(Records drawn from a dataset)

:::

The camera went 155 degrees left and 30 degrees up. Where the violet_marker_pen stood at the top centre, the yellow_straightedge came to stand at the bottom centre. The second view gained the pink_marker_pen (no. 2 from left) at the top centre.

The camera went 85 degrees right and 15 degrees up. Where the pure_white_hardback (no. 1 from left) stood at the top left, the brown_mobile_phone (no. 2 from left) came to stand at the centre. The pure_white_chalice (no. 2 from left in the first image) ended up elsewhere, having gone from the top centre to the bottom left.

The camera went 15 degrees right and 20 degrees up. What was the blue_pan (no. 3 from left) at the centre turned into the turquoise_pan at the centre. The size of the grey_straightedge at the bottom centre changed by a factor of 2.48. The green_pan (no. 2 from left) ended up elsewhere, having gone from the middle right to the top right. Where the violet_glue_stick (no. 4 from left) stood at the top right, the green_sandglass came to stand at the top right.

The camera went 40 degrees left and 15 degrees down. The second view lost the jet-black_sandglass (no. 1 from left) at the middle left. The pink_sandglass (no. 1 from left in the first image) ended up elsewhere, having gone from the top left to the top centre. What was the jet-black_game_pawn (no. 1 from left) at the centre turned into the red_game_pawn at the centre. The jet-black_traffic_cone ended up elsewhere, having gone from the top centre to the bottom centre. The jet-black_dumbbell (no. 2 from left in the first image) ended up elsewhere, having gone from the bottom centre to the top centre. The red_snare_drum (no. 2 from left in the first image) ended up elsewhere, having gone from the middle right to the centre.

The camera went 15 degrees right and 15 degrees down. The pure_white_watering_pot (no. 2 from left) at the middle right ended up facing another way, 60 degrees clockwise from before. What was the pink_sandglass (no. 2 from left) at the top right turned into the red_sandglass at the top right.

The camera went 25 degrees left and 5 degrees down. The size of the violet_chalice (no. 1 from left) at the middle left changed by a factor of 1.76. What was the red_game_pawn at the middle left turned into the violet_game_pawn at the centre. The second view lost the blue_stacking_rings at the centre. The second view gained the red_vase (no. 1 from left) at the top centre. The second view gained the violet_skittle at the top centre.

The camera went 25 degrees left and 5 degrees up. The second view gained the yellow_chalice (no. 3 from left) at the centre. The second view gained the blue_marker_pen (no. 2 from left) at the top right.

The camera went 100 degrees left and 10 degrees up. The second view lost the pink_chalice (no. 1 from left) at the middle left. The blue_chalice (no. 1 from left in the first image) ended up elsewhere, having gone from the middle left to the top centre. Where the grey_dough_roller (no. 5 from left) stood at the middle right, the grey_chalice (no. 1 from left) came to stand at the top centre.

:::

#### [Activity]
Could you give the data above again, exact in every line?

#### [Response to this task]
The camera went 155 degrees left and 30 degrees up. Where the violet_marker_pen stood at the top centre, the yellow_straightedge came to stand at the bottom centre. The second view gained the pink_marker_pen (no. 2 from left) at the top centre.

The camera went 85 degrees right and 15 degrees up. Where the pure_white_hardback (no. 1 from left) stood at the top left, the brown_mobile_phone (no. 2 from left) came to stand at the centre. The pure_white_chalice (no. 2 from left in the first image) ended up elsewhere, having gone from the top centre to the bottom left.

The camera went 15 degrees right and 20 degrees up. What was the blue_pan (no. 3 from left) at the centre turned into the turquoise_pan at the centre. The size of the grey_straightedge at the bottom centre changed by a factor of 2.48. The green_pan (no. 2 from left) ended up elsewhere, having gone from the middle right to the top right. Where the violet_glue_stick (no. 4 from left) stood at the top right, the green_sandglass came to stand at the top right.

The camera went 40 degrees left and 15 degrees down. The second view lost the jet-black_sandglass (no. 1 from left) at the middle left. The pink_sandglass (no. 1 from left in the first image) ended up elsewhere, having gone from the top left to the top centre. What was the jet-black_game_pawn (no. 1 from left) at the centre turned into the red_game_pawn at the centre. The jet-black_traffic_cone ended up elsewhere, having gone from the top centre to the bottom centre. The jet-black_dumbbell (no. 2 from left in the first image) ended up elsewhere, having gone from the bottom centre to the top centre. The red_snare_drum (no. 2 from left in the first image) ended up elsewhere, having gone from the middle right to the centre.

The camera went 15 degrees right and 15 degrees down. The pure_white_watering_pot (no. 2 from left) at the middle right ended up facing another way, 60 degrees clockwise from before. What was the pink_sandglass (no. 2 from left) at the top right turned into the red_sandglass at the top right.

The camera went 25 degrees left and 5 degrees down. The size of the violet_chalice (no. 1 from left) at the middle left changed by a factor of 1.76. What was the red_game_pawn at the middle left turned into the violet_game_pawn at the centre. The second view lost the blue_stacking_rings at the centre. The second view gained the red_vase (no. 1 from left) at the top centre. The second view gained the violet_skittle at the top centre.

The camera went 25 degrees left and 5 degrees up. The second view gained the yellow_chalice (no. 3 from left) at the centre. The second view gained the blue_marker_pen (no. 2 from left) at the top right.

The camera went 100 degrees left and 10 degrees up. The second view lost the pink_chalice (no. 1 from left) at the middle left. The blue_chalice (no. 1 from left in the first image) ended up elsewhere, having gone from the middle left to the top centre. Where the grey_dough_roller (no. 5 from left) stood at the middle right, the grey_chalice (no. 1 from left) came to stand at the top centre.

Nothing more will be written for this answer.